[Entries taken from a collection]

>>>>>

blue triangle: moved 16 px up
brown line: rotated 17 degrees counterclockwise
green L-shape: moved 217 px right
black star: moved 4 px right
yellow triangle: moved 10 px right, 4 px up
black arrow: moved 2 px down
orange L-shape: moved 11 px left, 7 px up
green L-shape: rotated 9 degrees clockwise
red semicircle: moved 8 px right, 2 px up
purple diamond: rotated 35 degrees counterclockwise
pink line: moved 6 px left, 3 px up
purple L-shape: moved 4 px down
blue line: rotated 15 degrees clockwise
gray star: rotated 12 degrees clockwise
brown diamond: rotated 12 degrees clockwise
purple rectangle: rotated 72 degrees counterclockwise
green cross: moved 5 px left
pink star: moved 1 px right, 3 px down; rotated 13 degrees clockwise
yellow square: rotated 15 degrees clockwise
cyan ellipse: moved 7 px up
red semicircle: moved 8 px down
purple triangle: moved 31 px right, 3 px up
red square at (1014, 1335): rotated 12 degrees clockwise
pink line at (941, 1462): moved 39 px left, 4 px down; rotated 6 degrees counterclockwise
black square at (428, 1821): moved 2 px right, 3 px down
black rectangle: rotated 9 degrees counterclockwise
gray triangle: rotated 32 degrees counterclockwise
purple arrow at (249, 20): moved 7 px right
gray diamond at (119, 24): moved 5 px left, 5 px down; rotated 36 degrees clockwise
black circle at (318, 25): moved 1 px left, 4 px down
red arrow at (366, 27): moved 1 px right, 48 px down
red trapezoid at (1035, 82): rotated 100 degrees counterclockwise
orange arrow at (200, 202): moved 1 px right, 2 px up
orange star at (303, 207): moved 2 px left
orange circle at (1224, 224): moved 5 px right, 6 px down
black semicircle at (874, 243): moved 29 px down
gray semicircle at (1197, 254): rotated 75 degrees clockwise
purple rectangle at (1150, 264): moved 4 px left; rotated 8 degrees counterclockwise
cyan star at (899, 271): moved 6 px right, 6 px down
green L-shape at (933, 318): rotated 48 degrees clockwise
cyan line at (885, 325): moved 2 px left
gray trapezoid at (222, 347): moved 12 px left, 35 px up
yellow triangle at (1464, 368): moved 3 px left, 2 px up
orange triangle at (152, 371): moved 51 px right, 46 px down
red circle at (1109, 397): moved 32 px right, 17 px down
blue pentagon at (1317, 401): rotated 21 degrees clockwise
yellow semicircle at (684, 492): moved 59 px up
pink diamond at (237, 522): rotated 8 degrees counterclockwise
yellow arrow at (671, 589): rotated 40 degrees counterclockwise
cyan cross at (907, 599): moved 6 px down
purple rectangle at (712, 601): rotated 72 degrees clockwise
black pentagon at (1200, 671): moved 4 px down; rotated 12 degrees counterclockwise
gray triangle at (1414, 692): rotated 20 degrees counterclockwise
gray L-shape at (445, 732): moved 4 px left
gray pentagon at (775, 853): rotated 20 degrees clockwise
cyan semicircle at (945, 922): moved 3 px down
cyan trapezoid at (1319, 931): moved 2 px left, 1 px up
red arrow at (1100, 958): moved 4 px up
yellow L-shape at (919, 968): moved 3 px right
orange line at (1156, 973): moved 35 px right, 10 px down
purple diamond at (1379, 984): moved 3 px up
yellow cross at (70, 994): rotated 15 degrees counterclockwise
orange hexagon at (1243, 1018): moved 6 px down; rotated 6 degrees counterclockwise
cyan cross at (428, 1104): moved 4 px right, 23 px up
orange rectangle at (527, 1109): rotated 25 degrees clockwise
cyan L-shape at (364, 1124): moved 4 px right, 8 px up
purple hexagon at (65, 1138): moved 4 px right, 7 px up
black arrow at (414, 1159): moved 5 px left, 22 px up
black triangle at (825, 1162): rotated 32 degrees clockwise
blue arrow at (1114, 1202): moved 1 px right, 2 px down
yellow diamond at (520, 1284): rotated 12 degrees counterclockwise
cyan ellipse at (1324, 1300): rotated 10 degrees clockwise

<<<<<

TASK PROMPT → The expected result is every line above containing the string "arrow".

RESPONSE TO THE EXERCISE →
black arrow: moved 2 px down
purple arrow at (249, 20): moved 7 px right
red arrow at (366, 27): moved 1 px right, 48 px down
orange arrow at (200, 202): moved 1 px right, 2 px up
yellow arrow at (671, 589): rotated 40 degrees counterclockwise
red arrow at (1100, 958): moved 4 px up
black arrow at (414, 1159): moved 5 px left, 22 px up
blue arrow at (1114, 1202): moved 1 px right, 2 px down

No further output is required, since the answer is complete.